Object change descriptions
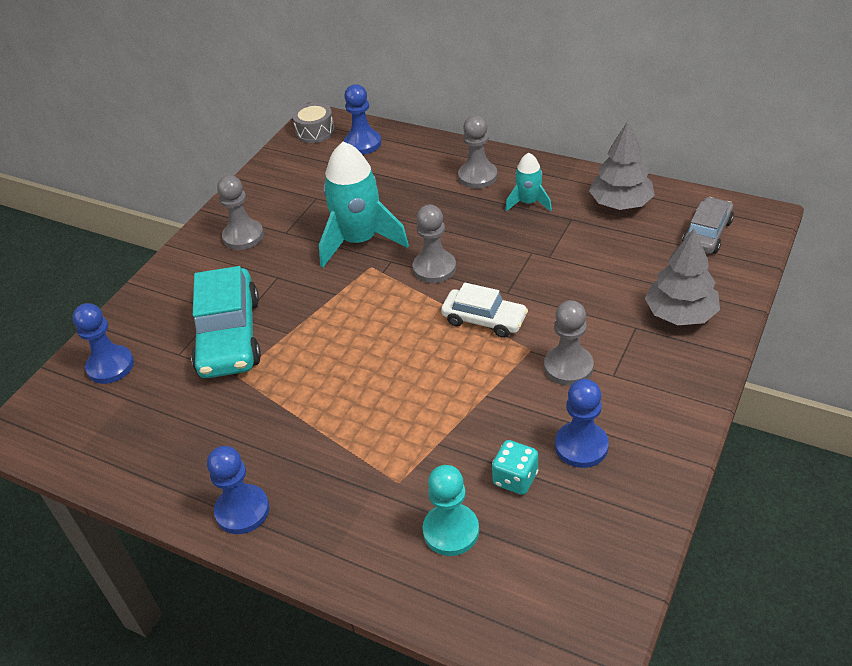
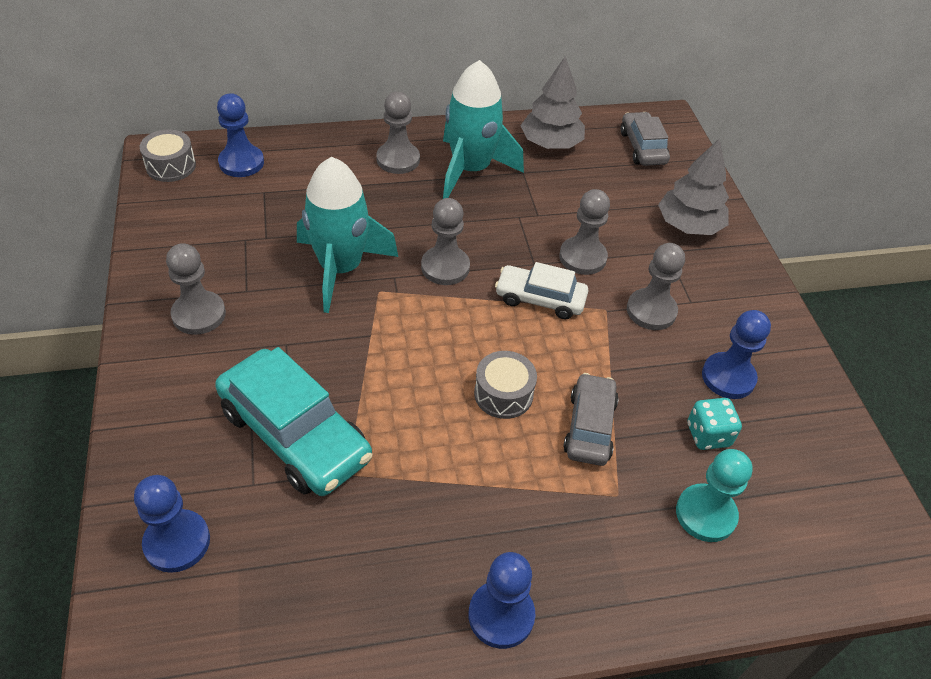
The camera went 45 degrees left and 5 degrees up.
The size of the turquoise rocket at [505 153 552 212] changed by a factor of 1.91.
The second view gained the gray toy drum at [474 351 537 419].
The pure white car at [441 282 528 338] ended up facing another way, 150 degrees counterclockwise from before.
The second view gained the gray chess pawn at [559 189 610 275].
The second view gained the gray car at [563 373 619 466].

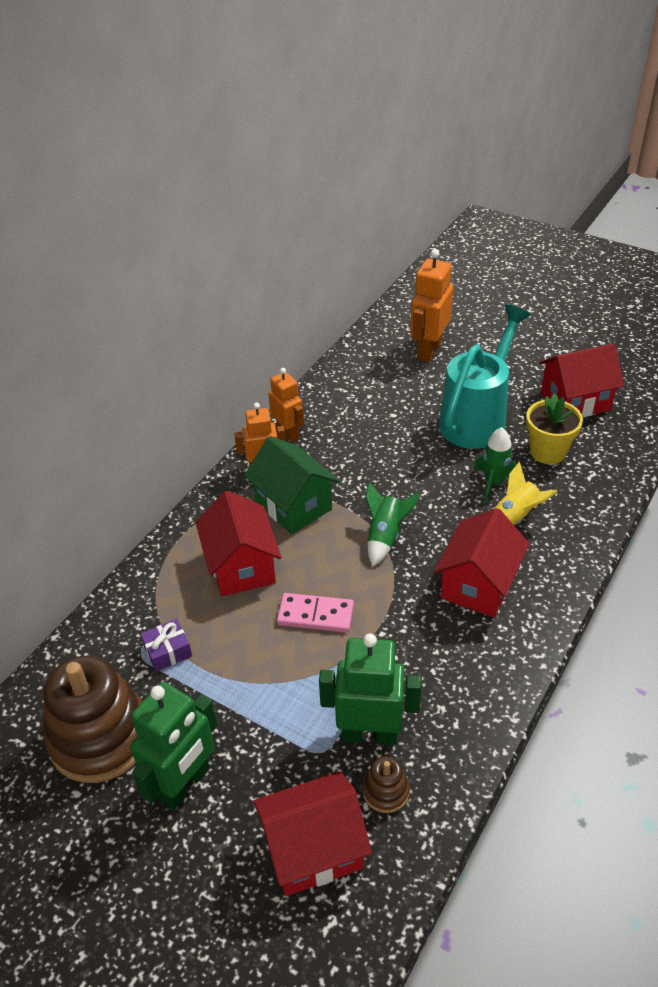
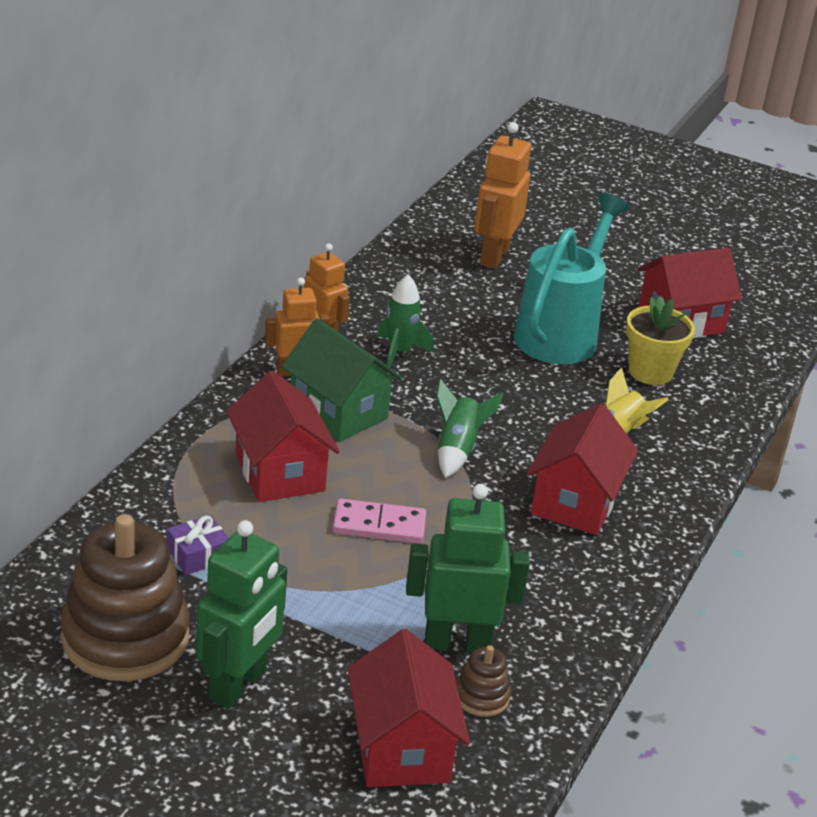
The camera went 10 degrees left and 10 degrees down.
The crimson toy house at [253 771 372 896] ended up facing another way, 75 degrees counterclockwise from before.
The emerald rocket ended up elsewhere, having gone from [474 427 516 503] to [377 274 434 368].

● TASK TO CARRY OUT:
All the lines above must be written out exactly, without a single picture.

● YOUR RESPONSE:
The camera went 45 degrees left and 5 degrees up.
The size of the turquoise rocket at [505 153 552 212] changed by a factor of 1.91.
The second view gained the gray toy drum at [474 351 537 419].
The pure white car at [441 282 528 338] ended up facing another way, 150 degrees counterclockwise from before.
The second view gained the gray chess pawn at [559 189 610 275].
The second view gained the gray car at [563 373 619 466].

The camera went 10 degrees left and 10 degrees down.
The crimson toy house at [253 771 372 896] ended up facing another way, 75 degrees counterclockwise from before.
The emerald rocket ended up elsewhere, having gone from [474 427 516 503] to [377 274 434 368].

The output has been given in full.